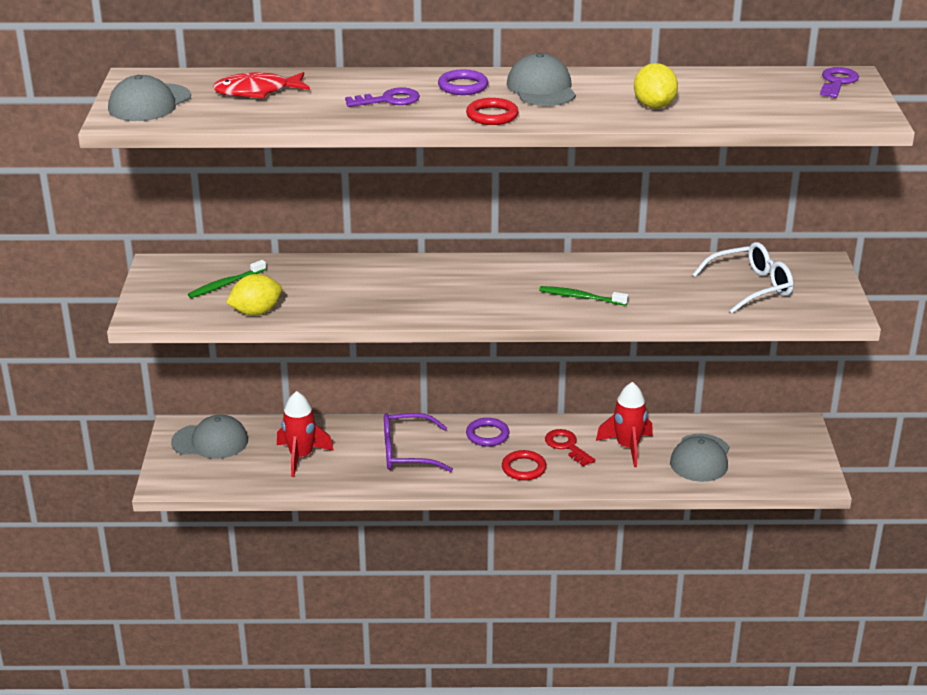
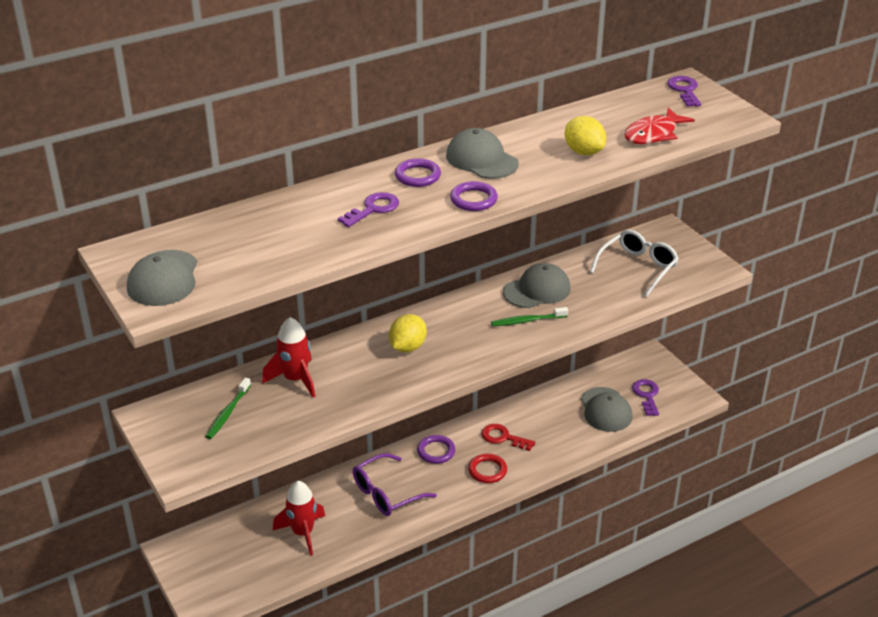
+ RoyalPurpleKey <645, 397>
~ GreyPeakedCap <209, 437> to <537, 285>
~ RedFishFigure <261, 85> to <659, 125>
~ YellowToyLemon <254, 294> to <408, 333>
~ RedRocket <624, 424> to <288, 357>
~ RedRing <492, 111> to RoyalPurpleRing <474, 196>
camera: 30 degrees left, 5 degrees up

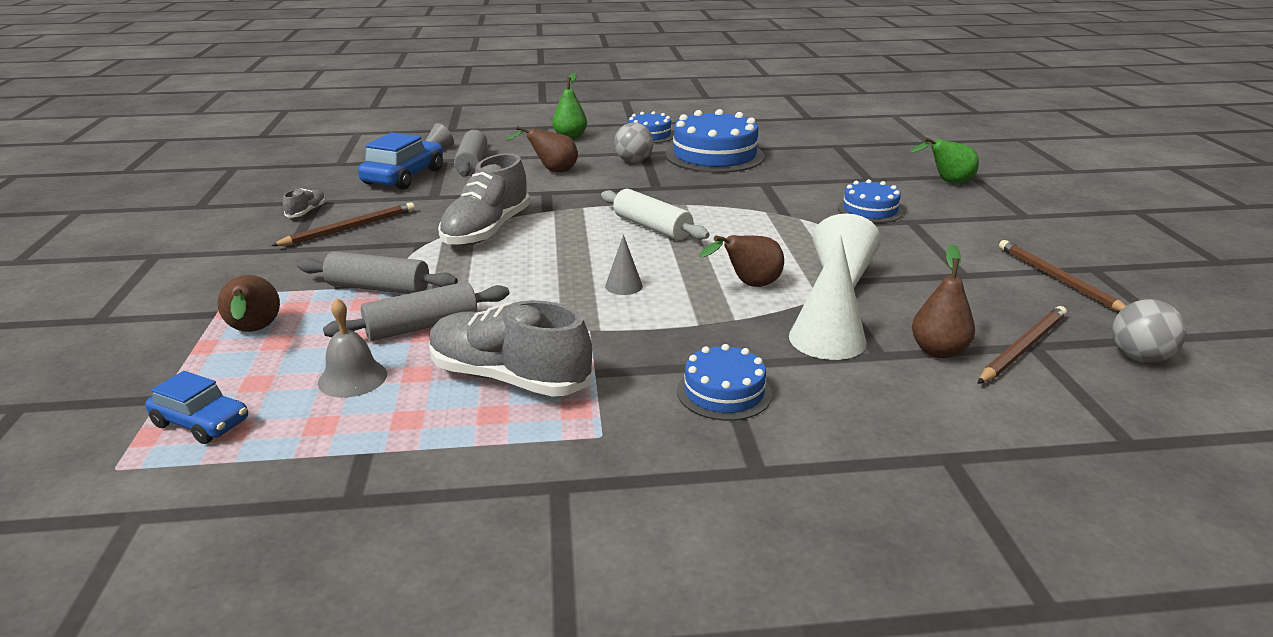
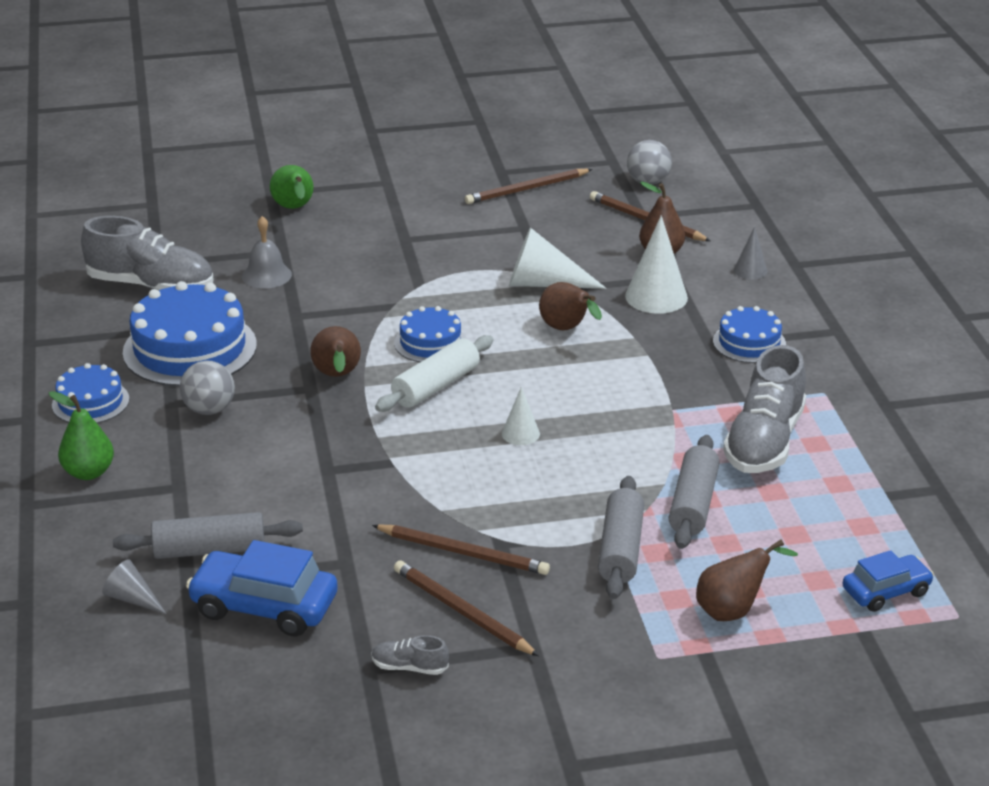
+ RussetLeadPencil <461, 550>
+ PureWhiteSolidCone <521, 416>
~ GreyBell <352, 348> to <267, 252>
~ GreyShoe <484, 199> to <147, 253>
~ RussetToyPear <541, 149> to <335, 351>
~ GreySolidCone <624, 265> to <751, 253>
~ RoyalBlueCake <870, 201> to <430, 334>
~ RoyalBlueCar <196, 407> = <888, 581> 45 degrees clockwise
~ GreyPastryRoller <416, 311> = <694, 492> 45 degrees clockwise
camera: 95 degrees left, 5 degrees up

What you will do.
Reproduce these records exactly, but not the pictures.

Solution below.
+ RoyalPurpleKey <645, 397>
~ GreyPeakedCap <209, 437> to <537, 285>
~ RedFishFigure <261, 85> to <659, 125>
~ YellowToyLemon <254, 294> to <408, 333>
~ RedRocket <624, 424> to <288, 357>
~ RedRing <492, 111> to RoyalPurpleRing <474, 196>
camera: 30 degrees left, 5 degrees up

+ RussetLeadPencil <461, 550>
+ PureWhiteSolidCone <521, 416>
~ GreyBell <352, 348> to <267, 252>
~ GreyShoe <484, 199> to <147, 253>
~ RussetToyPear <541, 149> to <335, 351>
~ GreySolidCone <624, 265> to <751, 253>
~ RoyalBlueCake <870, 201> to <430, 334>
~ RoyalBlueCar <196, 407> = <888, 581> 45 degrees clockwise
~ GreyPastryRoller <416, 311> = <694, 492> 45 degrees clockwise
camera: 95 degrees left, 5 degrees up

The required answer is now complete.